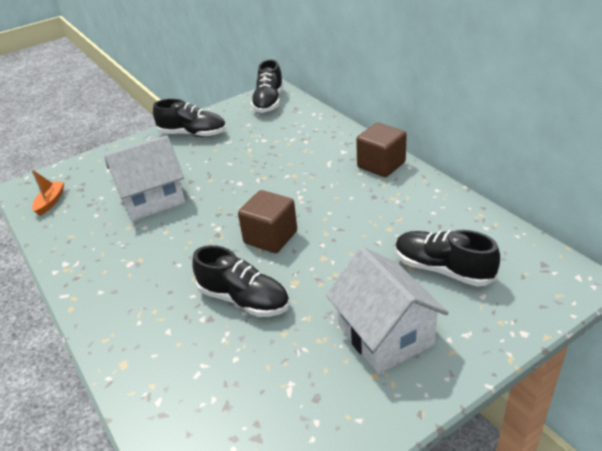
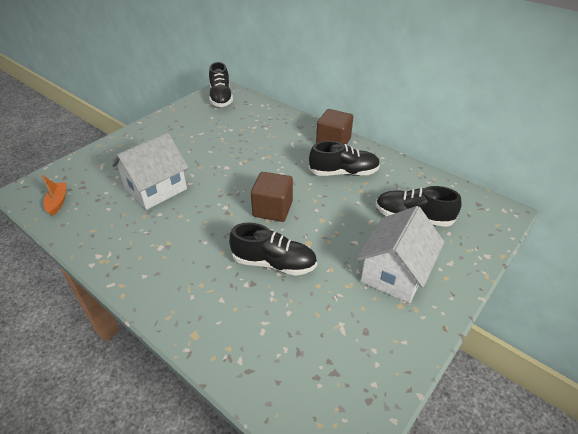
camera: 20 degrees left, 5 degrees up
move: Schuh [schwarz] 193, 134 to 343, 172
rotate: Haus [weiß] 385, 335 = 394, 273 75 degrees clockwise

· · ·

PROBLEM >>
Give back the full listing word for word, with the pictures left out.

EXERCISE OUTPUT >>
camera: 20 degrees left, 5 degrees up
move: Schuh [schwarz] 193, 134 to 343, 172
rotate: Haus [weiß] 385, 335 = 394, 273 75 degrees clockwise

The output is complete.